* **DIRECTIONS**
Among the entries below, extract exactly the lines that run from the one with "black fork: 4 -> 0" through the one with "yellow cheese: 2 -> 4", both ends included.

* **INPUT DATA**

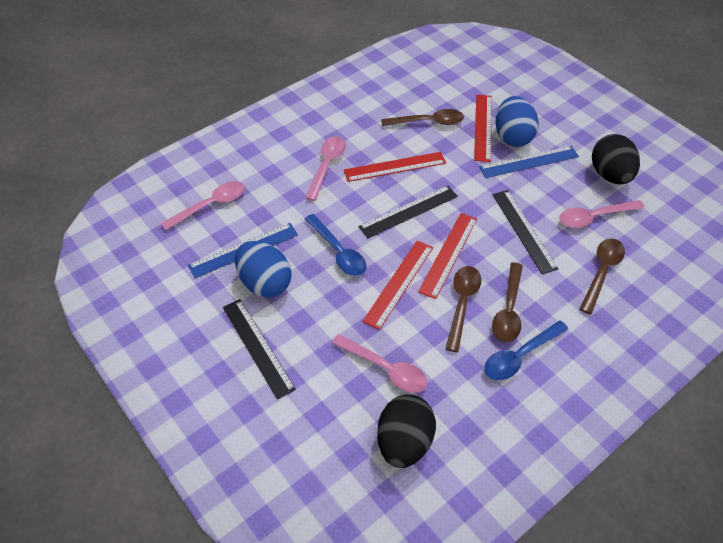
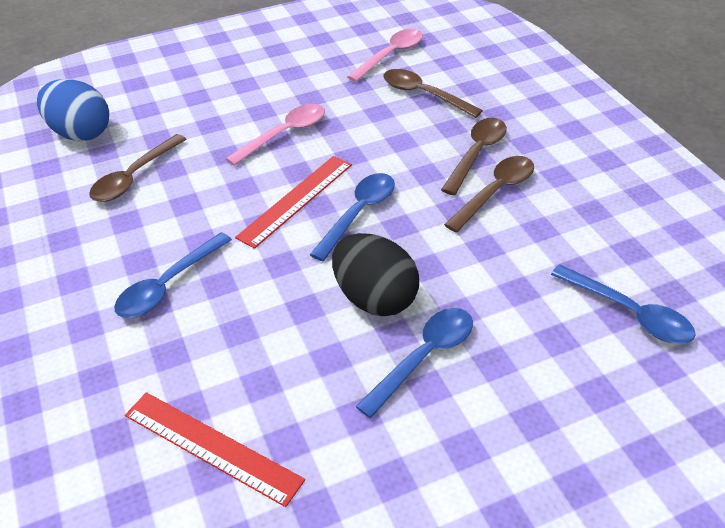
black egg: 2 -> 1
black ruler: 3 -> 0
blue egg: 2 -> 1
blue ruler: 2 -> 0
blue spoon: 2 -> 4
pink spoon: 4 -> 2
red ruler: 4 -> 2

==

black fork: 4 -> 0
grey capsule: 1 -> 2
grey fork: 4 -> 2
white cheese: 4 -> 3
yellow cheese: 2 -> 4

* **SOLUTION BELOW**
black fork: 4 -> 0
grey capsule: 1 -> 2
grey fork: 4 -> 2
white cheese: 4 -> 3
yellow cheese: 2 -> 4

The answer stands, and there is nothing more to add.